→ Activity: Print, please, exactly the lines from the one with "J3 pin 1: COM -> N5" through the final line of the data below, with both ends included and the pictures left out.

[Modification records]
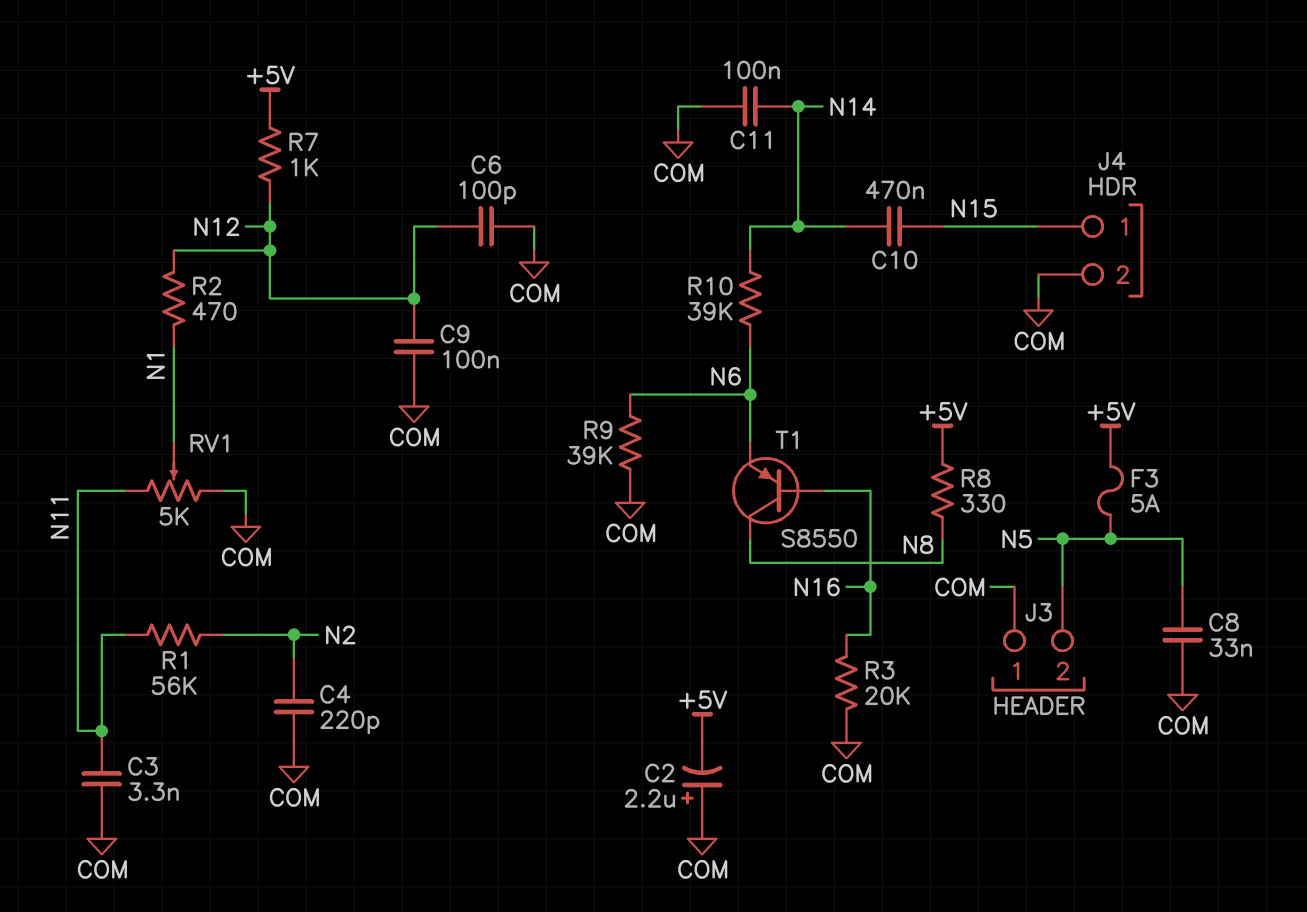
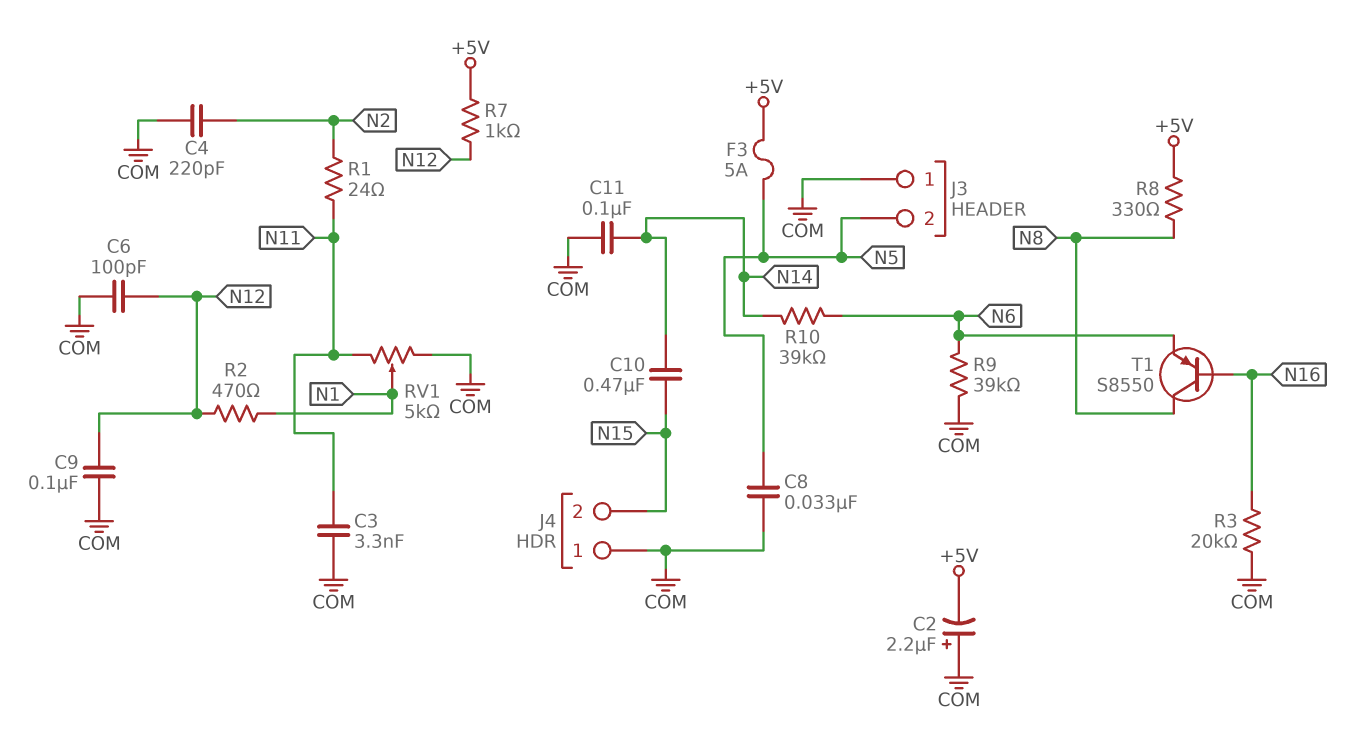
J4 pin 1: N15 -> COM
J4 pin 2: COM -> N15
R1: 56k (N2, N11) -> 24 (N2, N11)

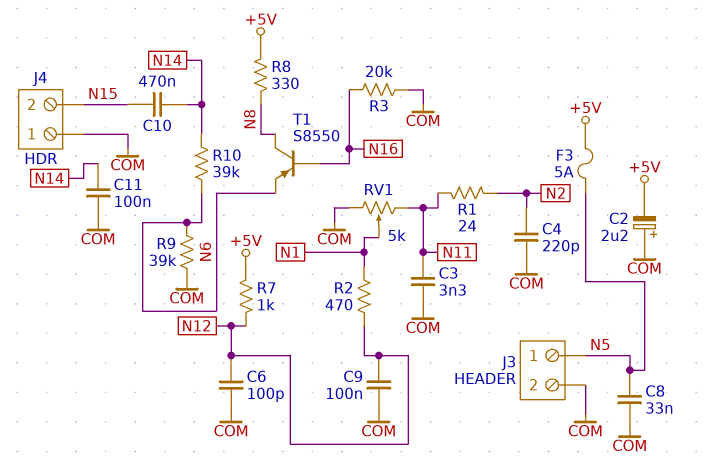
J3 pin 1: COM -> N5
J3 pin 2: N5 -> COM

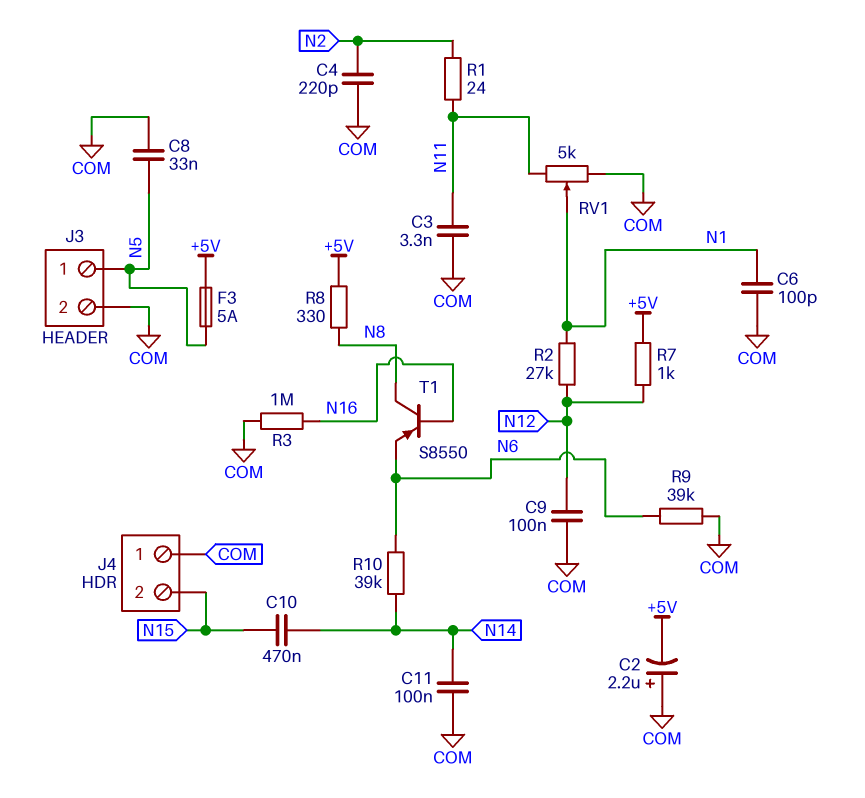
C6: 100pF (COM, N12) -> 100pF (COM, N1)
R2: 470 (N1, N12) -> 27k (N1, N12)
R3: 20k (COM, N16) -> 1M (COM, N16)

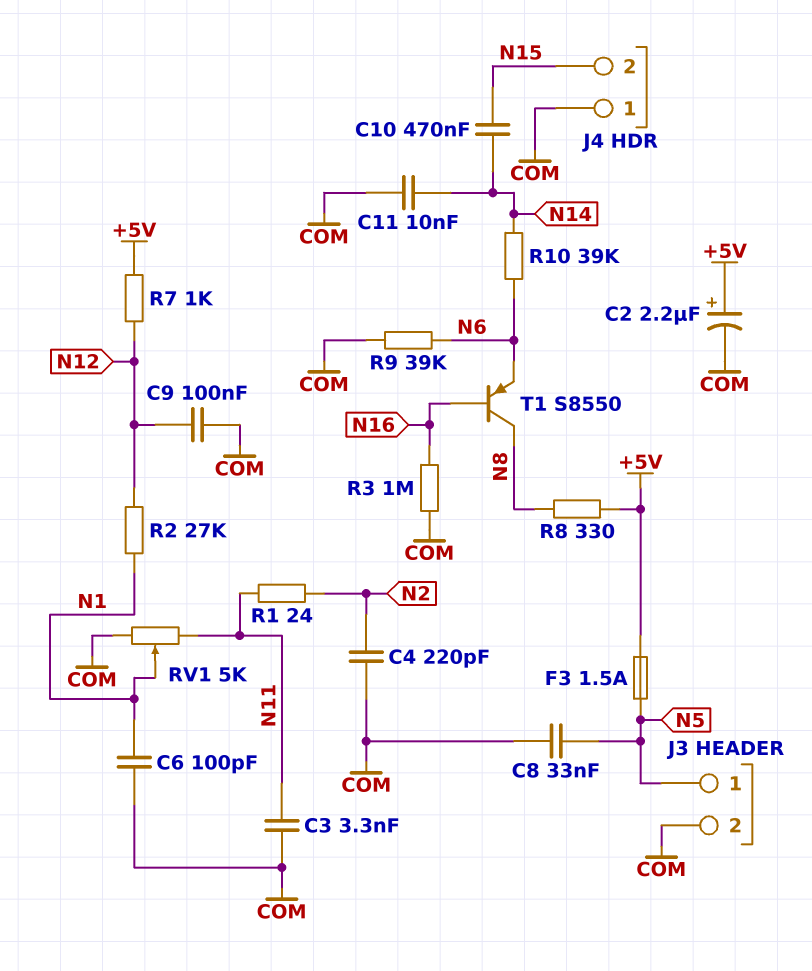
C2: 2.2uF (plus COM, minus +5V) -> 2.2uF (plus +5V, minus COM)
C11: 100nF (COM, N14) -> 10nF (COM, N14)
F3: 5A (+5V, N5) -> 1.5A (+5V, N5)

→ Task output:
J3 pin 1: COM -> N5
J3 pin 2: N5 -> COM

C6: 100pF (COM, N12) -> 100pF (COM, N1)
R2: 470 (N1, N12) -> 27k (N1, N12)
R3: 20k (COM, N16) -> 1M (COM, N16)

C2: 2.2uF (plus COM, minus +5V) -> 2.2uF (plus +5V, minus COM)
C11: 100nF (COM, N14) -> 10nF (COM, N14)
F3: 5A (+5V, N5) -> 1.5A (+5V, N5)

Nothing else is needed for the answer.